(Source material Opens)

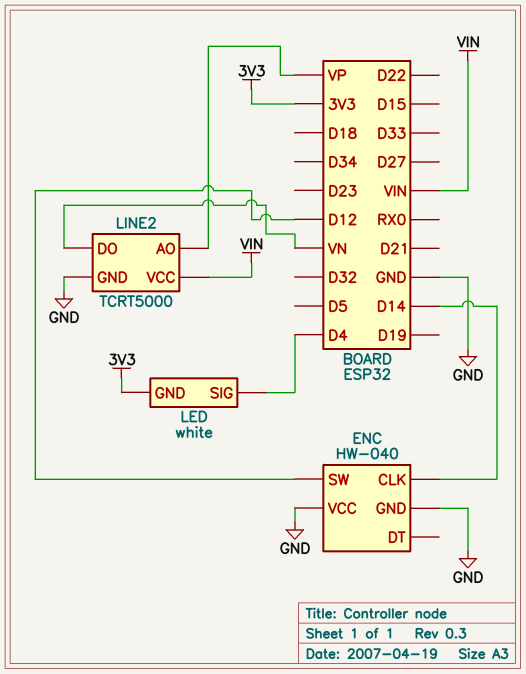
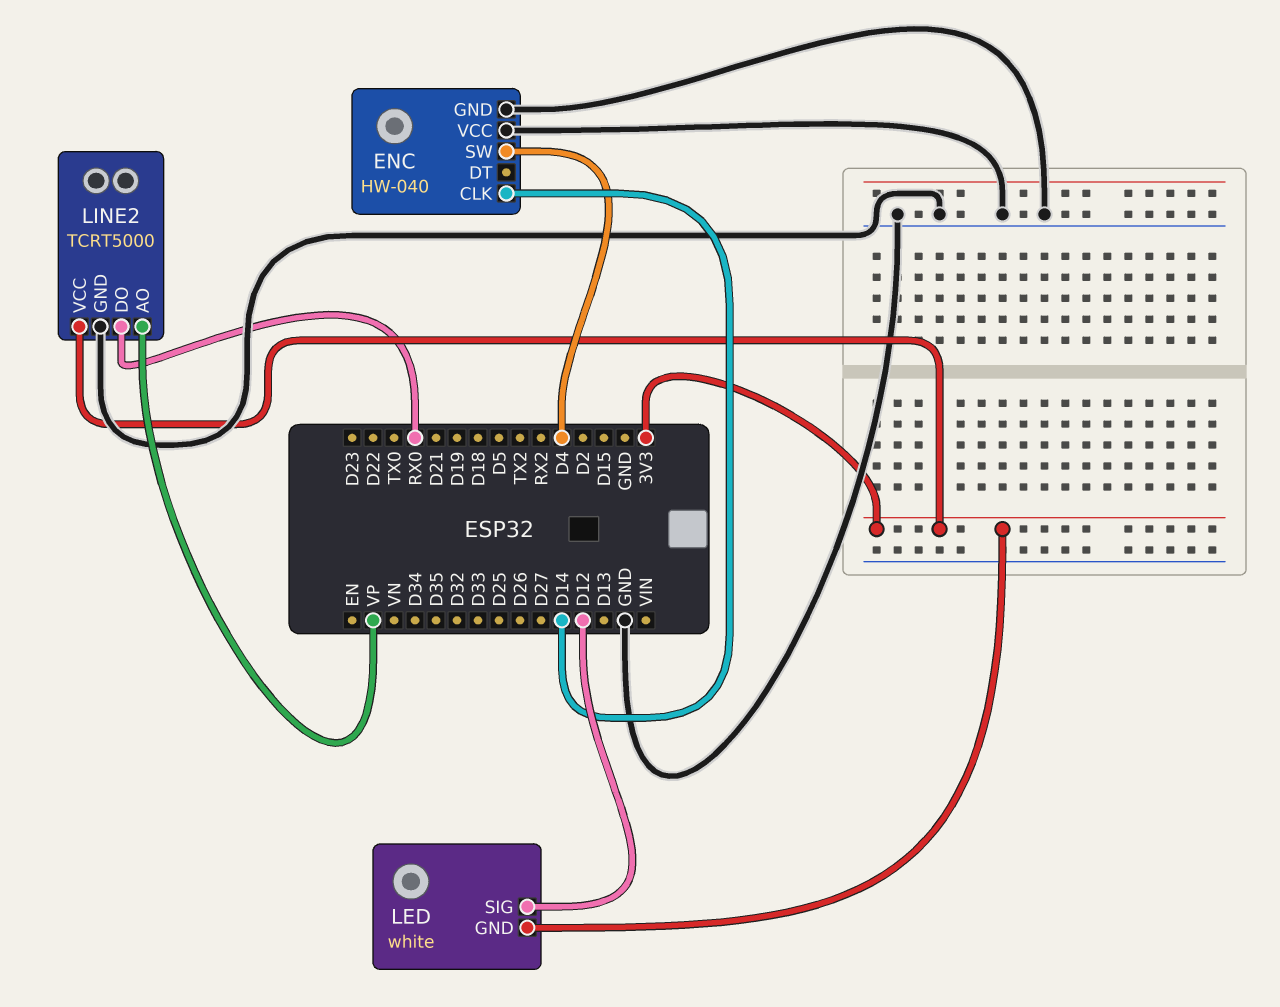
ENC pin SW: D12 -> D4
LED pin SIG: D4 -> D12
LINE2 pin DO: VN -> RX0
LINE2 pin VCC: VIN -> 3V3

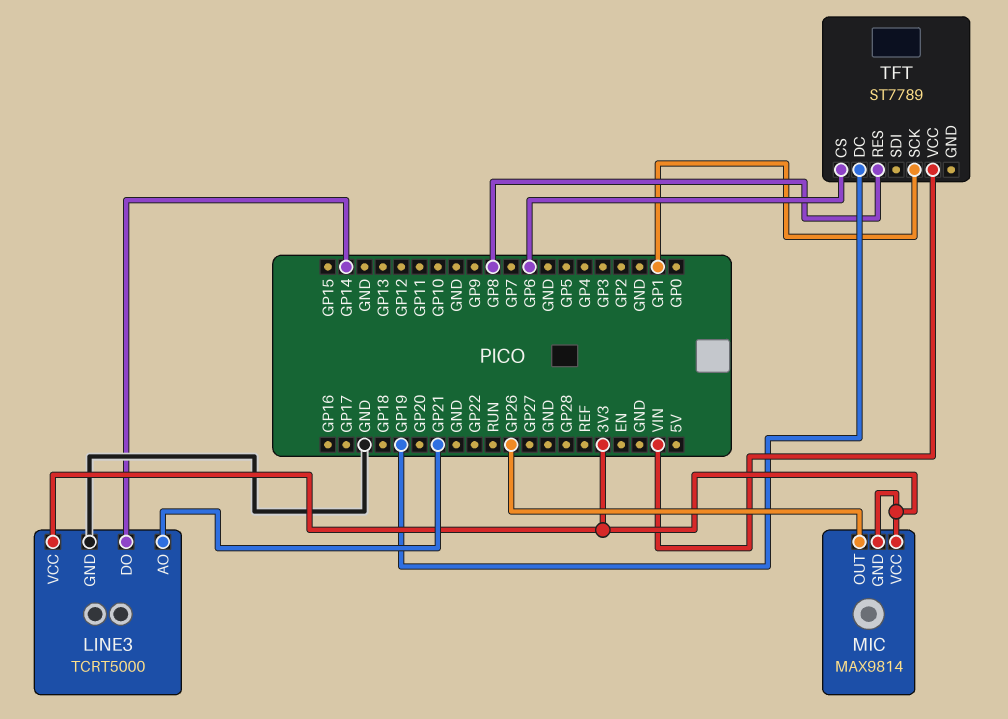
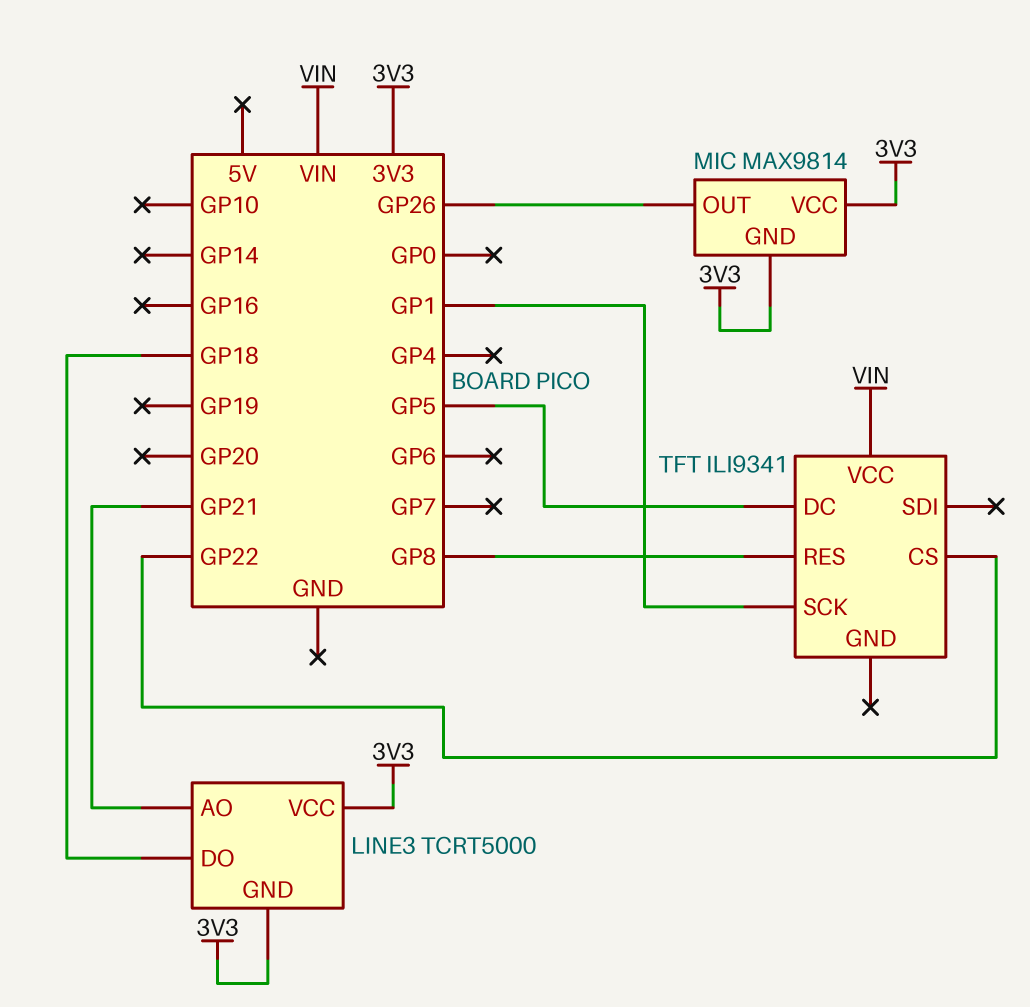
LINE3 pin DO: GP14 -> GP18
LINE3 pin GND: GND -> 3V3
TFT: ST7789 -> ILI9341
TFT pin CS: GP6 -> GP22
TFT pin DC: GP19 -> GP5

(Source material Closes)

- **Work task**
A word-for-word copy of the data, without its pictures, is what is needed.

- **Solved problem**
ENC pin SW: D12 -> D4
LED pin SIG: D4 -> D12
LINE2 pin DO: VN -> RX0
LINE2 pin VCC: VIN -> 3V3

LINE3 pin DO: GP14 -> GP18
LINE3 pin GND: GND -> 3V3
TFT: ST7789 -> ILI9341
TFT pin CS: GP6 -> GP22
TFT pin DC: GP19 -> GP5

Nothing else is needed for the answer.